::: Exercise input :::

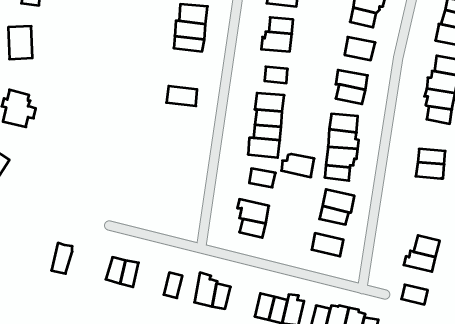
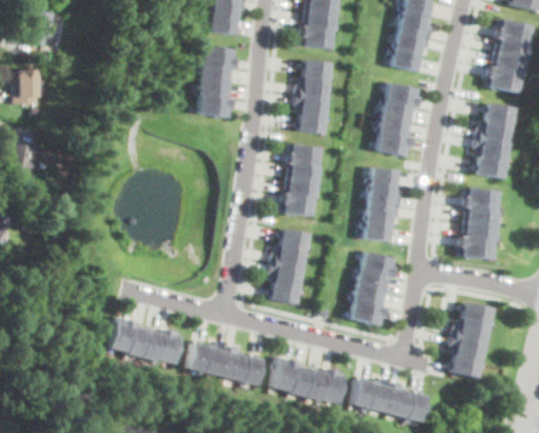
building: none -> [294,96,327,118]
building: none -> [380,101,416,125]
building: [166,86,197,106] -> [195,95,229,116]
building: none -> [467,188,500,209]
building: [281,154,314,177] -> [271,244,307,269]
building: none -> [463,237,494,258]
building: none -> [354,284,388,307]
building: [51,243,72,274] -> [107,317,130,351]
building: none -> [153,329,178,363]
building: none -> [450,335,484,363]
building: none -> [202,342,227,376]
building: none -> [270,357,296,392]

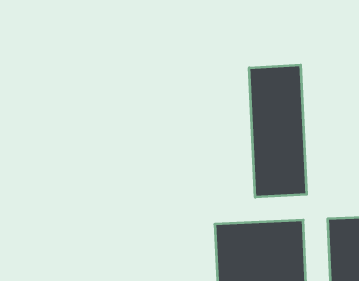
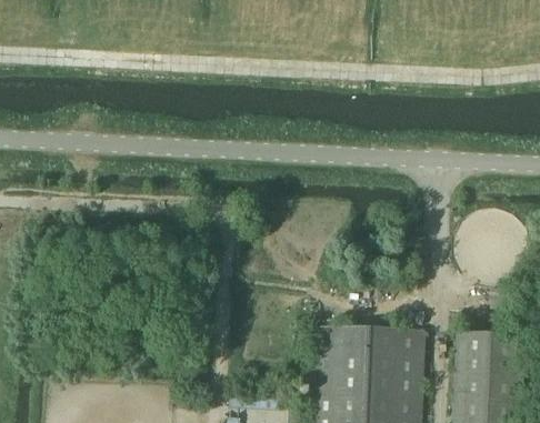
building: [249,65,307,197] -> none

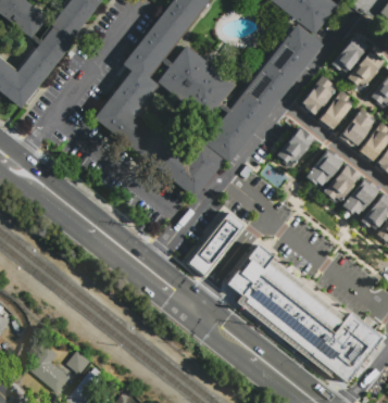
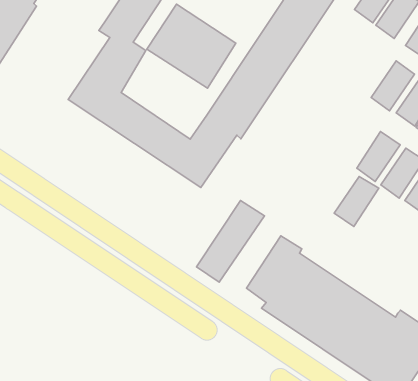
building: [299,76,336,116] -> none
building: [317,91,354,131] -> none
building: [276,128,313,168] -> none
building: [304,152,342,192] -> [334,177,379,226]

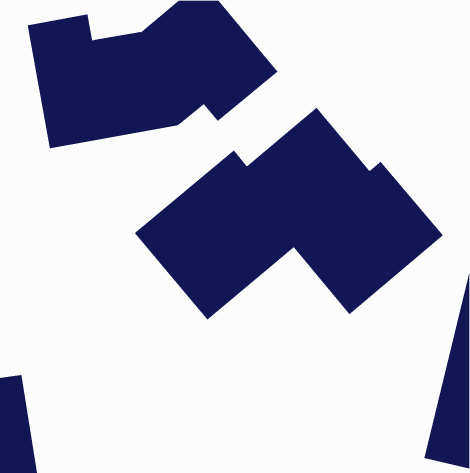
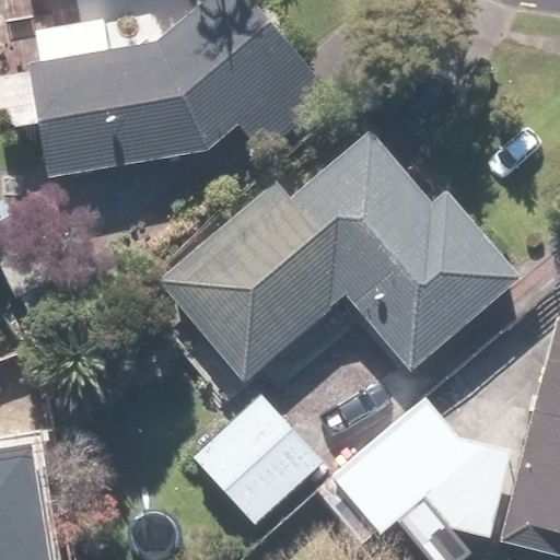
building: none -> [328,394,513,538]
building: none -> [194,396,326,528]

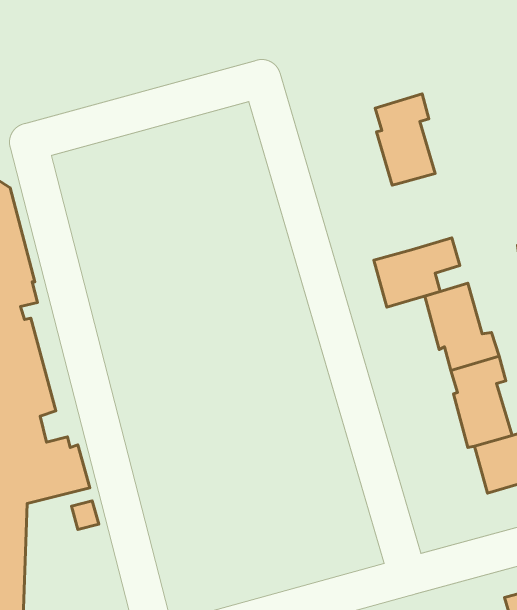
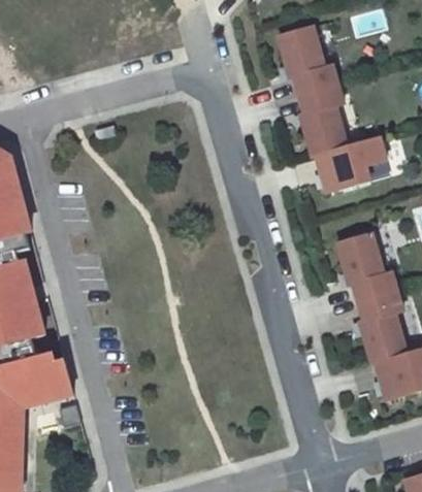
building: none -> [278,25,336,94]
building: [374,238,460,307] -> [317,136,385,191]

:::

Output the line that contains "building: [249,65,307,197] -> none" and every line after it to the end of the records, word for word, leaving out the pictures.

building: [249,65,307,197] -> none

building: [299,76,336,116] -> none
building: [317,91,354,131] -> none
building: [276,128,313,168] -> none
building: [304,152,342,192] -> [334,177,379,226]

building: none -> [328,394,513,538]
building: none -> [194,396,326,528]

building: none -> [278,25,336,94]
building: [374,238,460,307] -> [317,136,385,191]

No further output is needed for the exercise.